Aim of the exercise:
From the line containing "Q3: NPN (B CTL, C" down to the final entry below, restate each line word for word.

Supplied information section start

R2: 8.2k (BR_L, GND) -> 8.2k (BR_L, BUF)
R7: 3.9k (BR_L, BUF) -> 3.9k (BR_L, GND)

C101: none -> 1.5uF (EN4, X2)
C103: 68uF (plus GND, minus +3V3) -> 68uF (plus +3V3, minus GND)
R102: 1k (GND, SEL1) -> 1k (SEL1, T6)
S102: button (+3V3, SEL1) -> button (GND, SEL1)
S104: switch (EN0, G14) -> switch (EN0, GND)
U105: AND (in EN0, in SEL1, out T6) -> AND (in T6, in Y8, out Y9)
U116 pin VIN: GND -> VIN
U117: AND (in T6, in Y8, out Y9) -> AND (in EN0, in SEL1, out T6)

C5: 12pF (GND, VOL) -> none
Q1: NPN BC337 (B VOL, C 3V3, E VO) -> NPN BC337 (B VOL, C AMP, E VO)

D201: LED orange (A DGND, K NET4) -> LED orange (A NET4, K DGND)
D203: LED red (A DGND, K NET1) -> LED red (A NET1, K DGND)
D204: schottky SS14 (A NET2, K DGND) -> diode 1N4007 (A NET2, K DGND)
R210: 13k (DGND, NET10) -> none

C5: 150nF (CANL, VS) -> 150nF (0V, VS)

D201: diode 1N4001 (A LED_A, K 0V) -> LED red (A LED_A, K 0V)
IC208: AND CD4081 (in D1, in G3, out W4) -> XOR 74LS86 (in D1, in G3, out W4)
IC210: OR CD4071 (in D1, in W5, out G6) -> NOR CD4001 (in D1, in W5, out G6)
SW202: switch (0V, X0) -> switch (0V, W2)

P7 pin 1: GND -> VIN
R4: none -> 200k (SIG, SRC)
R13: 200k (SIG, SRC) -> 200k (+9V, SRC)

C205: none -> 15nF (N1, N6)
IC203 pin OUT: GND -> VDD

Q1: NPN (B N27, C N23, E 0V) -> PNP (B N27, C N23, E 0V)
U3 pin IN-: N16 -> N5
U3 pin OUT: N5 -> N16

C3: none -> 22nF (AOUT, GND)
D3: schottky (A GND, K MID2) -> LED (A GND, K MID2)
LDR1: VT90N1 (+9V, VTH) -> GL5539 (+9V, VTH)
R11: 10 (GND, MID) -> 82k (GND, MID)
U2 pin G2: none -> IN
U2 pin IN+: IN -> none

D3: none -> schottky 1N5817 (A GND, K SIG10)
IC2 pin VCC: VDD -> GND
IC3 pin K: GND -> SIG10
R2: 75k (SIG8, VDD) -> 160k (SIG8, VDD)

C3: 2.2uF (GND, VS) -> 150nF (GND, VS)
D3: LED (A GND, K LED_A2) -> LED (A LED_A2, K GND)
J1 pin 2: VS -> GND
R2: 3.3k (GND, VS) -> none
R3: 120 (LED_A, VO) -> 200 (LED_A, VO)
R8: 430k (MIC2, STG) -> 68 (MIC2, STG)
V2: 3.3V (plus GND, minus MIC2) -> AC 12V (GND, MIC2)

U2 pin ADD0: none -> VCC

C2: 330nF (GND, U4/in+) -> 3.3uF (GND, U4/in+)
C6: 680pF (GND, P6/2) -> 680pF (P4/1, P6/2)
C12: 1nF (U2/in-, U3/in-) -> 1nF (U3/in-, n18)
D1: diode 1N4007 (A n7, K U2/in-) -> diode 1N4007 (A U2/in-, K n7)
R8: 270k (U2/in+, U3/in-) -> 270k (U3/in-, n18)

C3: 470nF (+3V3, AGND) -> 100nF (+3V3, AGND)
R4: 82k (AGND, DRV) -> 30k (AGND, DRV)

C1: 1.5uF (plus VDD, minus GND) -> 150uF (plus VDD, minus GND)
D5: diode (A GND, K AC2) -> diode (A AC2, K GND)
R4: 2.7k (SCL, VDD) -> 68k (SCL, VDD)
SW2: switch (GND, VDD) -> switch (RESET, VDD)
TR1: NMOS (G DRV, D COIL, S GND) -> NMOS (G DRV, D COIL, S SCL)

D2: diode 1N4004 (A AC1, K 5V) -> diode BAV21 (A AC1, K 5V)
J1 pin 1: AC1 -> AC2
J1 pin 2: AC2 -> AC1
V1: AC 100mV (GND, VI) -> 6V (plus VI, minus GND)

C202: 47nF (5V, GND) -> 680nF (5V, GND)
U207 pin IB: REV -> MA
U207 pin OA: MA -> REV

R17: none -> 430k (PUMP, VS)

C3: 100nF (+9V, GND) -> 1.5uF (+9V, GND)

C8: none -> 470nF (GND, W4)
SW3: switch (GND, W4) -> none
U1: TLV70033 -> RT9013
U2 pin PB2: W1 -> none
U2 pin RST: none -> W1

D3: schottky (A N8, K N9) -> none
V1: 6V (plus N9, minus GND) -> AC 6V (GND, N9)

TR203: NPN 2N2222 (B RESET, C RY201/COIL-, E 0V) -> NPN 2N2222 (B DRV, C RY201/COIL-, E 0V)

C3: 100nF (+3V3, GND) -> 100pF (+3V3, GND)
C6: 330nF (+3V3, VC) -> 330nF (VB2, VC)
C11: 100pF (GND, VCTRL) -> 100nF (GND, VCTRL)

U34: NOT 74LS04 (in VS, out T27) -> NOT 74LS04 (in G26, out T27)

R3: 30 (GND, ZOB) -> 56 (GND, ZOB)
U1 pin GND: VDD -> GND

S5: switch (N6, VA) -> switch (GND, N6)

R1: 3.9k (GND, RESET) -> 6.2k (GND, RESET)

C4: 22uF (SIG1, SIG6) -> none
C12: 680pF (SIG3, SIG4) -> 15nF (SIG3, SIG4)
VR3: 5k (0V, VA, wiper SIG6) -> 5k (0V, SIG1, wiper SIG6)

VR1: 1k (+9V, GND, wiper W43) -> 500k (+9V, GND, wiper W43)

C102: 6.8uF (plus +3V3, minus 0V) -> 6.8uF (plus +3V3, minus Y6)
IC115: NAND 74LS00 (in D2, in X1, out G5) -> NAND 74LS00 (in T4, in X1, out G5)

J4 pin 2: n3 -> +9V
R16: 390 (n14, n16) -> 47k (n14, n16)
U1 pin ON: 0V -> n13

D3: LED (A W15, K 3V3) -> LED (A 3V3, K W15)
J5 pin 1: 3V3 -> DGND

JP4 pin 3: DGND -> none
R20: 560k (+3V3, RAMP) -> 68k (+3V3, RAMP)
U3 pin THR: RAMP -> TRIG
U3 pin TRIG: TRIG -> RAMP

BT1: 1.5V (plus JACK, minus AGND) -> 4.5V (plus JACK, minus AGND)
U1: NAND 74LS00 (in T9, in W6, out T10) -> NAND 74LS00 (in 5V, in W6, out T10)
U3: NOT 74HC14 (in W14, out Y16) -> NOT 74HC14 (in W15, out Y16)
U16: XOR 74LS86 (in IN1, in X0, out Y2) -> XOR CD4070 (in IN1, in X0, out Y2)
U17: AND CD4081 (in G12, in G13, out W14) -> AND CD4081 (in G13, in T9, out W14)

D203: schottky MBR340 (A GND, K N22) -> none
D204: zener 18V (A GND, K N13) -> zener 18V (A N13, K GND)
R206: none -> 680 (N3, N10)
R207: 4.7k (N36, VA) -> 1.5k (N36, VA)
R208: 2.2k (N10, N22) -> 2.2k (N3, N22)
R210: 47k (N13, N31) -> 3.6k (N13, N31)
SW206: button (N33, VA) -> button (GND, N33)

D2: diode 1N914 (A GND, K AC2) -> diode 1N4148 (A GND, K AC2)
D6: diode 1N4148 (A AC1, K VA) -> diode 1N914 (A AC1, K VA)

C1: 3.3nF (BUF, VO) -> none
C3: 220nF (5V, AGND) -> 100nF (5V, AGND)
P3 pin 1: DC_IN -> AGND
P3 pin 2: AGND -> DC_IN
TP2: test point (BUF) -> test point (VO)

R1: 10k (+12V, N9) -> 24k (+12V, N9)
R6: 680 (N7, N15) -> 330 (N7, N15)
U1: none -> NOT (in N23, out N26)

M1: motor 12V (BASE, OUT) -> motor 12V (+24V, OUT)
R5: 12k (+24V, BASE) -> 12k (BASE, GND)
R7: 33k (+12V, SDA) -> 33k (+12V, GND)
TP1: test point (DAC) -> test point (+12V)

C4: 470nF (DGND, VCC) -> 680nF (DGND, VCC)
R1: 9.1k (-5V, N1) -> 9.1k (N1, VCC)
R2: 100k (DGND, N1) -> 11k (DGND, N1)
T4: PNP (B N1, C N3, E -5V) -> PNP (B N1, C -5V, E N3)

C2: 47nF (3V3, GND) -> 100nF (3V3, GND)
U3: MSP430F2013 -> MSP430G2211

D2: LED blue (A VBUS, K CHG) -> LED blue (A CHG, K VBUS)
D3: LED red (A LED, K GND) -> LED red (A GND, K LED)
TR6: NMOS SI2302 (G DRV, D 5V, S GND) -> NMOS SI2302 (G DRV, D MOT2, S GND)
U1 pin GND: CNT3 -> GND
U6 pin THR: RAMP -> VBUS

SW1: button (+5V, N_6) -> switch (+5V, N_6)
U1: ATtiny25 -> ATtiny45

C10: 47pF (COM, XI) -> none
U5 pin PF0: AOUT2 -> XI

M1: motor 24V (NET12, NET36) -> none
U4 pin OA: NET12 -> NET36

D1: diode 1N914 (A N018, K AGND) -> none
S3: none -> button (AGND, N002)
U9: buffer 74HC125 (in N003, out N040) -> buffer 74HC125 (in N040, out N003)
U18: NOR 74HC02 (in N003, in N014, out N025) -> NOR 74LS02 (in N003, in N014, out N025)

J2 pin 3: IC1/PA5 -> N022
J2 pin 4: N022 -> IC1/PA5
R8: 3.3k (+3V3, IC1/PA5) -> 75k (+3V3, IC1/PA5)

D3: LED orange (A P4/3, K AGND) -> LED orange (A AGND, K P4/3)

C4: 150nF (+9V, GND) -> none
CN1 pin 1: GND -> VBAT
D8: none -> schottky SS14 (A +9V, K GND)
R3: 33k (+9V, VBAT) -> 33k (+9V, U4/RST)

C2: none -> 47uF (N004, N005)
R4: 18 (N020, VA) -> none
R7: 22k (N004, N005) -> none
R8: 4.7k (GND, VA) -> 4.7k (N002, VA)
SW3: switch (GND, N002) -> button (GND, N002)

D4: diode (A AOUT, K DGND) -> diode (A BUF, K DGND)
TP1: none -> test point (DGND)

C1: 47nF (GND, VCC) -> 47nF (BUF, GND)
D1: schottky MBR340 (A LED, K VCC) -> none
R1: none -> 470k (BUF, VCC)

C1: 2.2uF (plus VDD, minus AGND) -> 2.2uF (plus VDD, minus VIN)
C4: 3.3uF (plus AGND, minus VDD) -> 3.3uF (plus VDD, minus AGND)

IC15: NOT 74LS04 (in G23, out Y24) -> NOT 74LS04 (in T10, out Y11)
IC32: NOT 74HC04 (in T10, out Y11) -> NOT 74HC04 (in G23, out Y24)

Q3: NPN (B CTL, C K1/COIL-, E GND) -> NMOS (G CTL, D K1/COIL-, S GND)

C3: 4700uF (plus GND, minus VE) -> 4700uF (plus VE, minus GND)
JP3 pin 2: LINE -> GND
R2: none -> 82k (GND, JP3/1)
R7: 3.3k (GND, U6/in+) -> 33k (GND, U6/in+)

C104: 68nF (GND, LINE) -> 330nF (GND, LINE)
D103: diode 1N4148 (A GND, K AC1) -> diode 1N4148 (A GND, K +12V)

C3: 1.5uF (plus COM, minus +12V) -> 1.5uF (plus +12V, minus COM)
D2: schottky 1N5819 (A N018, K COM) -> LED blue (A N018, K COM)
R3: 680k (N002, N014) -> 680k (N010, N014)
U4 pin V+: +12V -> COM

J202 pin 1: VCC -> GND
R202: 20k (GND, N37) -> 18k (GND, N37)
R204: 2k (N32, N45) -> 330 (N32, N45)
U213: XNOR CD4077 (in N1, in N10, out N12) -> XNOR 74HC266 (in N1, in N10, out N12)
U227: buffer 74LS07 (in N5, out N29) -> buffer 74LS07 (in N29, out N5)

Supplied information section end

Task answer:
Q3: NPN (B CTL, C K1/COIL-, E GND) -> NMOS (G CTL, D K1/COIL-, S GND)

C3: 4700uF (plus GND, minus VE) -> 4700uF (plus VE, minus GND)
JP3 pin 2: LINE -> GND
R2: none -> 82k (GND, JP3/1)
R7: 3.3k (GND, U6/in+) -> 33k (GND, U6/in+)

C104: 68nF (GND, LINE) -> 330nF (GND, LINE)
D103: diode 1N4148 (A GND, K AC1) -> diode 1N4148 (A GND, K +12V)

C3: 1.5uF (plus COM, minus +12V) -> 1.5uF (plus +12V, minus COM)
D2: schottky 1N5819 (A N018, K COM) -> LED blue (A N018, K COM)
R3: 680k (N002, N014) -> 680k (N010, N014)
U4 pin V+: +12V -> COM

J202 pin 1: VCC -> GND
R202: 20k (GND, N37) -> 18k (GND, N37)
R204: 2k (N32, N45) -> 330 (N32, N45)
U213: XNOR CD4077 (in N1, in N10, out N12) -> XNOR 74HC266 (in N1, in N10, out N12)
U227: buffer 74LS07 (in N5, out N29) -> buffer 74LS07 (in N29, out N5)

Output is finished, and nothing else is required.